- Opening Delimiter -

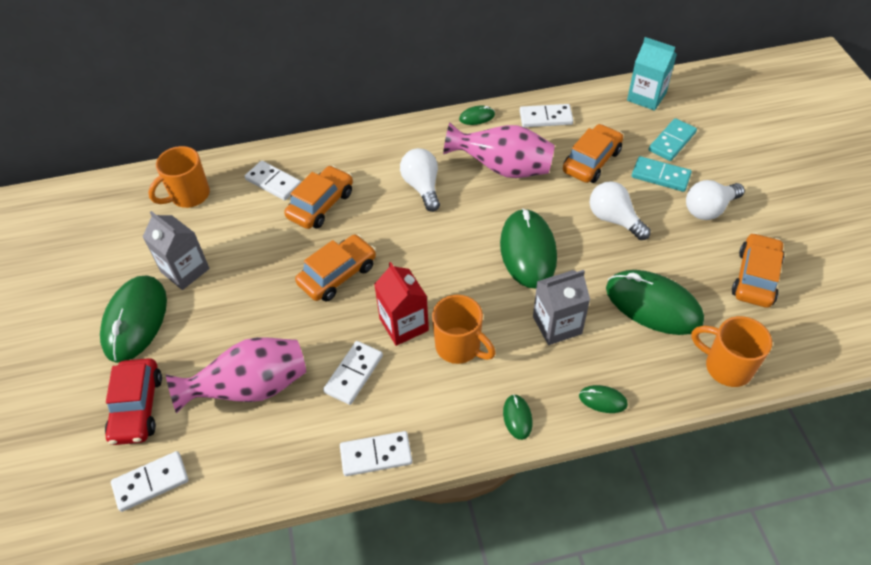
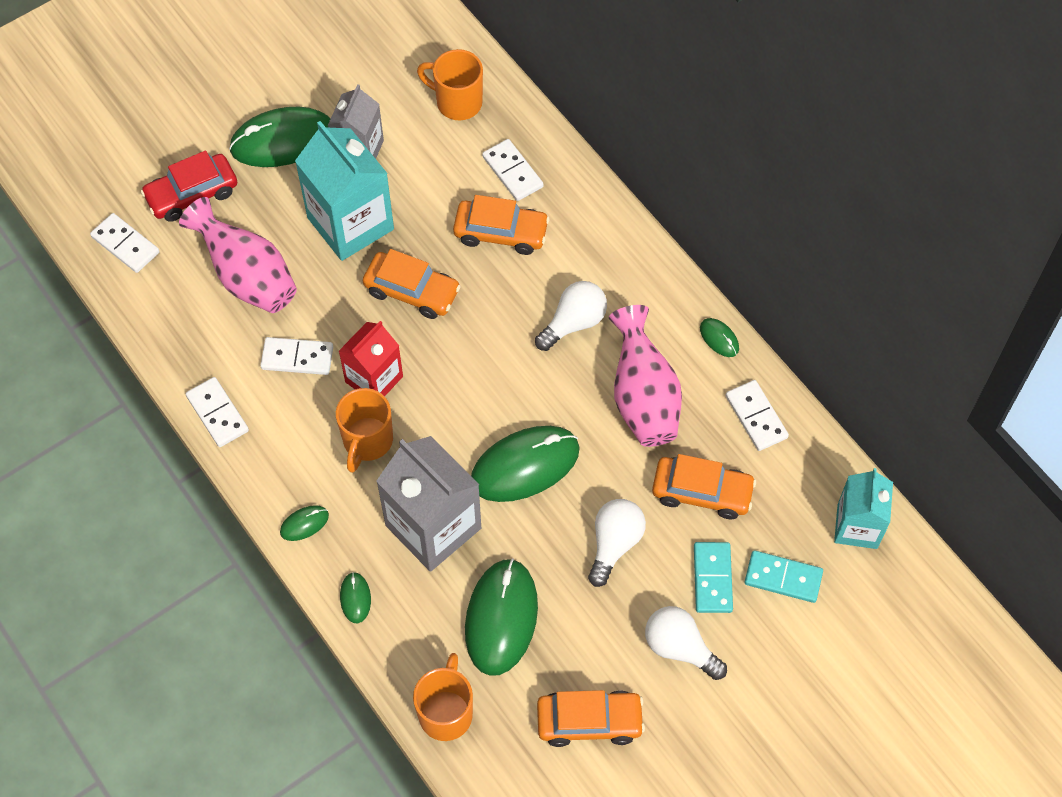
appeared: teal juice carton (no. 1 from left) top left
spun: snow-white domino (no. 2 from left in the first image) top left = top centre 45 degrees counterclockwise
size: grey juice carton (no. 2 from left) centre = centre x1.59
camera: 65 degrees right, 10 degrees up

- Closing Delimiter -

» **DIRECTIONS FOR THIS TASK**: Output all of the data exactly. Skip the pictures.

» **REPLY**:
appeared: teal juice carton (no. 1 from left) top left
spun: snow-white domino (no. 2 from left in the first image) top left = top centre 45 degrees counterclockwise
size: grey juice carton (no. 2 from left) centre = centre x1.59
camera: 65 degrees right, 10 degrees up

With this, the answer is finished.